Pull out each line in the rows below that contains the string "shortInstrumentName", and copy those lines in order.

| Entries |
--
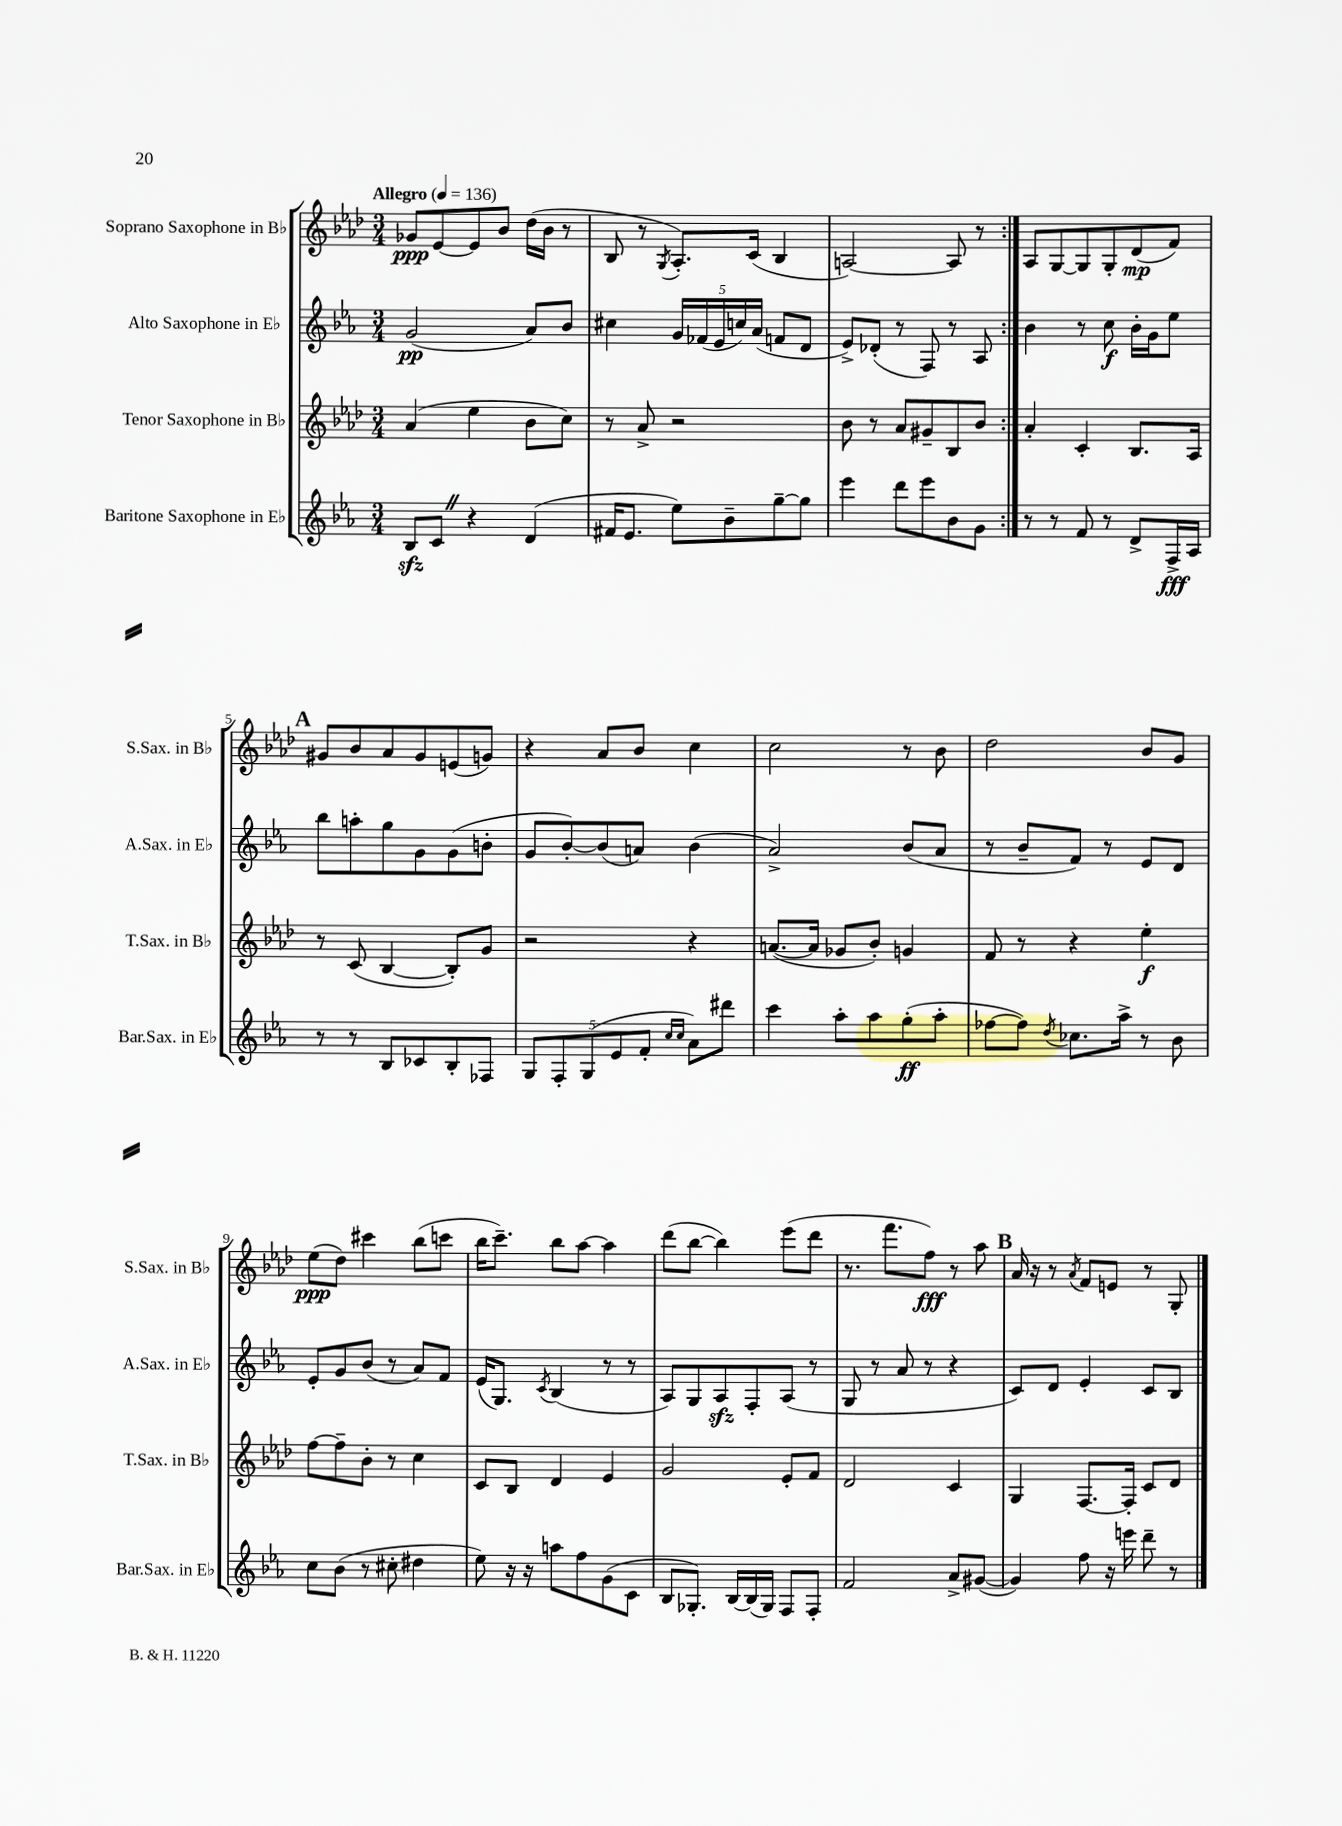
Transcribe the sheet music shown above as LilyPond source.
--
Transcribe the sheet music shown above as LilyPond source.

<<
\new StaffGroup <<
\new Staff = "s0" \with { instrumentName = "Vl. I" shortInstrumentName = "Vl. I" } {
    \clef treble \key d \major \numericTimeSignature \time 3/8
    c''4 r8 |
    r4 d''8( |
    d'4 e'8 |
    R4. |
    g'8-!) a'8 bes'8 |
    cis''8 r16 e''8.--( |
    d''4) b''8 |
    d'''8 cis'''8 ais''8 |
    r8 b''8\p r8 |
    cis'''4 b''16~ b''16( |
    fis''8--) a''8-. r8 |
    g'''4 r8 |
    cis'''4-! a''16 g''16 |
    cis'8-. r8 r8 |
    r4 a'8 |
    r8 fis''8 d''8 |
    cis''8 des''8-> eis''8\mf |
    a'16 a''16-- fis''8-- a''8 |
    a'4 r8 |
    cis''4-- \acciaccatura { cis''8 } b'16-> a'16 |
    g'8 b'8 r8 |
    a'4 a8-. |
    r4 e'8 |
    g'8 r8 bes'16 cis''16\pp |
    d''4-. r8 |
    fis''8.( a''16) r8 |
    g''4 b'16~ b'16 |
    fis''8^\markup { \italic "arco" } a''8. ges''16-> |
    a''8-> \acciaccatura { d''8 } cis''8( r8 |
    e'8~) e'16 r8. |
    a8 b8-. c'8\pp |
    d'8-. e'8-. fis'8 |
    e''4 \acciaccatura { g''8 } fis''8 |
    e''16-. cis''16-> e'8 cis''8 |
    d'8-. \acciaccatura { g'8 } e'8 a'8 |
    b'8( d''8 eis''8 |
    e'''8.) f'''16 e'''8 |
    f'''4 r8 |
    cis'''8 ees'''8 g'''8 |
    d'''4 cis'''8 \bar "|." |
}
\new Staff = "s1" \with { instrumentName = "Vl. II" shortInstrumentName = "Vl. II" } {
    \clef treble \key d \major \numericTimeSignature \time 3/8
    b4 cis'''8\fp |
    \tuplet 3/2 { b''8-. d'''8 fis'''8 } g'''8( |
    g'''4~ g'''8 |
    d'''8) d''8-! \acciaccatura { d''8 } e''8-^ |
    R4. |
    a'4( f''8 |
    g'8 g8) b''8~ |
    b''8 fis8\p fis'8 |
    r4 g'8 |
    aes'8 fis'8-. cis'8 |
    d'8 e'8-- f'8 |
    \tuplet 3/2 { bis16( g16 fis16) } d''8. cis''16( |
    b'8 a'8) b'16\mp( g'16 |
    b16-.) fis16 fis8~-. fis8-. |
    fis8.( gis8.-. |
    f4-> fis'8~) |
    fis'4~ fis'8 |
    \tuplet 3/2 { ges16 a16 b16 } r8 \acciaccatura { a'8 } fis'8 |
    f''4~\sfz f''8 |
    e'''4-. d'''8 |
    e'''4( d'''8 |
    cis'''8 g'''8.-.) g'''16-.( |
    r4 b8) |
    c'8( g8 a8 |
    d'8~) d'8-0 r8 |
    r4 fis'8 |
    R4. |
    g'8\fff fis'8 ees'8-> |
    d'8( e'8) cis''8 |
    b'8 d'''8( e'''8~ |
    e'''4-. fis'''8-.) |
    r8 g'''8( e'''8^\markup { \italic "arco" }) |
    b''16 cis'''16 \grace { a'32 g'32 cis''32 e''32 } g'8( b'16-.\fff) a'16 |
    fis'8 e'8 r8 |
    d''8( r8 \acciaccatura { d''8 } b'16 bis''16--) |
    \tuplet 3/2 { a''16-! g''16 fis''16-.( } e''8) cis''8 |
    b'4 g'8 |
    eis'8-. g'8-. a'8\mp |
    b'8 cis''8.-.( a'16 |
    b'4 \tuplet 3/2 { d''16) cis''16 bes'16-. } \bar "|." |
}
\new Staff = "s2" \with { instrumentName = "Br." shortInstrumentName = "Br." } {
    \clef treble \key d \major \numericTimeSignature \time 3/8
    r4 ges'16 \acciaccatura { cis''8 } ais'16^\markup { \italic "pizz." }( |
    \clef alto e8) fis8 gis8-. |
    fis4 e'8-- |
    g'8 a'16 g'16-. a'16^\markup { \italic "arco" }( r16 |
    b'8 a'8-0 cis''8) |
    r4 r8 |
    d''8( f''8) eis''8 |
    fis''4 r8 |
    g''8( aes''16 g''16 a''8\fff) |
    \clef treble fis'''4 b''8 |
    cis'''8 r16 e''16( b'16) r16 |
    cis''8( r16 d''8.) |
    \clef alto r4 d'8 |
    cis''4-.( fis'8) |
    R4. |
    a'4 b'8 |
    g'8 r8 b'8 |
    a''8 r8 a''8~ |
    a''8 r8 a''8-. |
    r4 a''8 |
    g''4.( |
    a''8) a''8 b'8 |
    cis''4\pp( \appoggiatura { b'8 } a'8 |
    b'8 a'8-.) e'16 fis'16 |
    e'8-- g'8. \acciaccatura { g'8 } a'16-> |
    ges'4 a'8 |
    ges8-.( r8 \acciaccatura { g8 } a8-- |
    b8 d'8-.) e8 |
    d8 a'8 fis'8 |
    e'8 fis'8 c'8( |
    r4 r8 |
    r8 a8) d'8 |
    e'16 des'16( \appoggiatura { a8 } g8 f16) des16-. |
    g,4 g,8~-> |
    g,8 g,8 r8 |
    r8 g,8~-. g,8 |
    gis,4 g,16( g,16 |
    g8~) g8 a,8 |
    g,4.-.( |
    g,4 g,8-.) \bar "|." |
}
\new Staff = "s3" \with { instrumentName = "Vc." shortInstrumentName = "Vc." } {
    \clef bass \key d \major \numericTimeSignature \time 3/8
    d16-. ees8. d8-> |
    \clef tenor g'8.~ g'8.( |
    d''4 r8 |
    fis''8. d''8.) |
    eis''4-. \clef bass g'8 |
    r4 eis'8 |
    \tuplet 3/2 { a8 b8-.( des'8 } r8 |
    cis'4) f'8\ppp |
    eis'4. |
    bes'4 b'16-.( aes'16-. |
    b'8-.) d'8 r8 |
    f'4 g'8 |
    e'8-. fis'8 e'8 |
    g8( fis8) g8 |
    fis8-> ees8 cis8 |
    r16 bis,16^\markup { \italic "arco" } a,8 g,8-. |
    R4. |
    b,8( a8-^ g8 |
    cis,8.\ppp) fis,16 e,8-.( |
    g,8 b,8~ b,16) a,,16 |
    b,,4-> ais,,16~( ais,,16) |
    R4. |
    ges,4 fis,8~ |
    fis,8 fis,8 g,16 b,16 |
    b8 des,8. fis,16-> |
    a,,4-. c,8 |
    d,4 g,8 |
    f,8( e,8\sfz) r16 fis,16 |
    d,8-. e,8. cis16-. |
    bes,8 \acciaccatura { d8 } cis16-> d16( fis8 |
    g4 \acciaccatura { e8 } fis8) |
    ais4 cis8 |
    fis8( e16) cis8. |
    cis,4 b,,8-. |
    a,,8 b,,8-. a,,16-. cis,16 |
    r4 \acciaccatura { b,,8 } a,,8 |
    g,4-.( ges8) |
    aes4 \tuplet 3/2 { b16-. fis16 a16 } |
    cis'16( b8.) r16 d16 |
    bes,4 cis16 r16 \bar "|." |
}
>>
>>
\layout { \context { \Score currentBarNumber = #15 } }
--
| Complete output |
\new Staff = "s0" \with { instrumentName = "Vl. I" shortInstrumentName = "Vl. I" } {
\new Staff = "s1" \with { instrumentName = "Vl. II" shortInstrumentName = "Vl. II" } {
\new Staff = "s2" \with { instrumentName = "Br." shortInstrumentName = "Br." } {
\new Staff = "s3" \with { instrumentName = "Vc." shortInstrumentName = "Vc." } {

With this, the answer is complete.